→ **What to produce**
Give the lines again exactly as they appear, beginning at the one with "IMU pin INT: D4 -> D3" and ending at the last line of the records.

..........

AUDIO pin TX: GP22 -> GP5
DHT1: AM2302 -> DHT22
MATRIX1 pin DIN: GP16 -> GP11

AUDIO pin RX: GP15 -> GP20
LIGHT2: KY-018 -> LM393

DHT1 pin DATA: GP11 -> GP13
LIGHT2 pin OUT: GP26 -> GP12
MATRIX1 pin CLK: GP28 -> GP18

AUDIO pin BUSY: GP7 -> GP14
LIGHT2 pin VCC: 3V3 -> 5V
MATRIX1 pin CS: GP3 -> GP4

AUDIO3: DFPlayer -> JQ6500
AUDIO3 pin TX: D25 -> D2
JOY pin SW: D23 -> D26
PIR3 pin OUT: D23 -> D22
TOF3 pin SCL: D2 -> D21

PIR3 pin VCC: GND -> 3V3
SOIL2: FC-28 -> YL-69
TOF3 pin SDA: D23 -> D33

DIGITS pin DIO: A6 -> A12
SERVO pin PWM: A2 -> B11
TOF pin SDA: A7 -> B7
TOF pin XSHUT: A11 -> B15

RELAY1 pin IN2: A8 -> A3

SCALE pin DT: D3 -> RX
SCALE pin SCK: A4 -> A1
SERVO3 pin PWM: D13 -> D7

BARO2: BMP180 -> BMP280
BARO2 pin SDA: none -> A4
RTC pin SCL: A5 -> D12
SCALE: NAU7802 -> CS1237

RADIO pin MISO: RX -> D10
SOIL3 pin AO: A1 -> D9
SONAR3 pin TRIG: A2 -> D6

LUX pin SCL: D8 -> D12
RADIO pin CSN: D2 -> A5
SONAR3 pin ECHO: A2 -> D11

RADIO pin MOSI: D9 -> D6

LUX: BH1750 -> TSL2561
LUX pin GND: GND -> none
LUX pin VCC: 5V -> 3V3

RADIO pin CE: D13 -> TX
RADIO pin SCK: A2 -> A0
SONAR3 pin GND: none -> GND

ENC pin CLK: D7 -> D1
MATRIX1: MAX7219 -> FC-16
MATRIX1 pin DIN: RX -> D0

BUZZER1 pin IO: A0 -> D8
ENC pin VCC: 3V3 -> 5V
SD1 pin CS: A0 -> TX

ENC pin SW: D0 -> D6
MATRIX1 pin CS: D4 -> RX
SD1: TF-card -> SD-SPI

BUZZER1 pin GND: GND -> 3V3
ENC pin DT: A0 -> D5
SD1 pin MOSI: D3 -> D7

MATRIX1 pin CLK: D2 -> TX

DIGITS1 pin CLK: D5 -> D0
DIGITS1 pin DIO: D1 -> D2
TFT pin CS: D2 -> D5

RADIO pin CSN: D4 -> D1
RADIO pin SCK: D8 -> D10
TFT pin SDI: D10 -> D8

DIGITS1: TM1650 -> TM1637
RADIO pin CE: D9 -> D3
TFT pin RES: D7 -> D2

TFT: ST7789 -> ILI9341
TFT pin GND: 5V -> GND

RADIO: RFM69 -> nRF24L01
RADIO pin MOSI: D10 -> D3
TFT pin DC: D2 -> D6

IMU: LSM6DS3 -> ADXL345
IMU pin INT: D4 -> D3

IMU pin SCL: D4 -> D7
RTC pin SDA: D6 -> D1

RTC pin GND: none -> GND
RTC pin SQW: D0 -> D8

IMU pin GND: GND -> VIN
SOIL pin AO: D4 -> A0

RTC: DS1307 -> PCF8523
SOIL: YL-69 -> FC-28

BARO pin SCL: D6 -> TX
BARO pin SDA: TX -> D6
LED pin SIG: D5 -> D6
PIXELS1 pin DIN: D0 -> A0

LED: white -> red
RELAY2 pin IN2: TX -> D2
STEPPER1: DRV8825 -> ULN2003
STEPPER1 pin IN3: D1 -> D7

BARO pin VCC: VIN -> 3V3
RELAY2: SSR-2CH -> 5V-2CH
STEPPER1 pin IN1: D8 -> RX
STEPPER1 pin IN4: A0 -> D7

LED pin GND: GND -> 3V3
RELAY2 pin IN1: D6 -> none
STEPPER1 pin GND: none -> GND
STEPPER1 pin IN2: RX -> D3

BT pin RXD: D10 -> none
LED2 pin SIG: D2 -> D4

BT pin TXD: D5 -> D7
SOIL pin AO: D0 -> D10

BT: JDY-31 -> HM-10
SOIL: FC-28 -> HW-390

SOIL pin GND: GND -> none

..........

→ **Response to this task**
IMU pin INT: D4 -> D3

IMU pin SCL: D4 -> D7
RTC pin SDA: D6 -> D1

RTC pin GND: none -> GND
RTC pin SQW: D0 -> D8

IMU pin GND: GND -> VIN
SOIL pin AO: D4 -> A0

RTC: DS1307 -> PCF8523
SOIL: YL-69 -> FC-28

BARO pin SCL: D6 -> TX
BARO pin SDA: TX -> D6
LED pin SIG: D5 -> D6
PIXELS1 pin DIN: D0 -> A0

LED: white -> red
RELAY2 pin IN2: TX -> D2
STEPPER1: DRV8825 -> ULN2003
STEPPER1 pin IN3: D1 -> D7

BARO pin VCC: VIN -> 3V3
RELAY2: SSR-2CH -> 5V-2CH
STEPPER1 pin IN1: D8 -> RX
STEPPER1 pin IN4: A0 -> D7

LED pin GND: GND -> 3V3
RELAY2 pin IN1: D6 -> none
STEPPER1 pin GND: none -> GND
STEPPER1 pin IN2: RX -> D3

BT pin RXD: D10 -> none
LED2 pin SIG: D2 -> D4

BT pin TXD: D5 -> D7
SOIL pin AO: D0 -> D10

BT: JDY-31 -> HM-10
SOIL: FC-28 -> HW-390

SOIL pin GND: GND -> none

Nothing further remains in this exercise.